[Data items]
━━━━

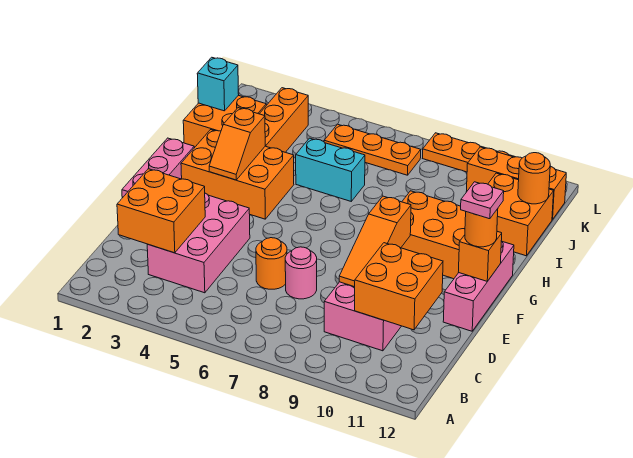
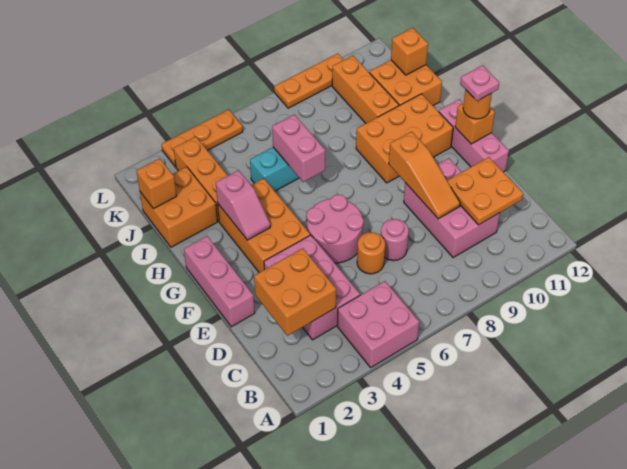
none -> pink brick A4:B5 level 1
orange brick C10:D11 level 2 -> orange plate C10:D11 level 2
none -> pink round brick E5:F6 level 1
orange brick G2:H4 level 1 -> orange brick F3:H4 level 1
orange slope G3:H3 level 2 top H -> pink slope G3:H3 level 2 top H
none -> pink brick H6:I6 level 2
cyan brick J1 level 2 -> orange brick J1 level 2
orange round brick J12 level 2 -> orange brick J12 level 2
orange plate K5:K7 level 1 -> orange plate L3:L5 level 1
orange brick K10:K12 level 1 -> orange brick I10:K10 level 1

━━━━

### [Exercise description]
Your task is to repeat the data above exactly while excluding the pictures.

### [Final answer]
none -> pink brick A4:B5 level 1
orange brick C10:D11 level 2 -> orange plate C10:D11 level 2
none -> pink round brick E5:F6 level 1
orange brick G2:H4 level 1 -> orange brick F3:H4 level 1
orange slope G3:H3 level 2 top H -> pink slope G3:H3 level 2 top H
none -> pink brick H6:I6 level 2
cyan brick J1 level 2 -> orange brick J1 level 2
orange round brick J12 level 2 -> orange brick J12 level 2
orange plate K5:K7 level 1 -> orange plate L3:L5 level 1
orange brick K10:K12 level 1 -> orange brick I10:K10 level 1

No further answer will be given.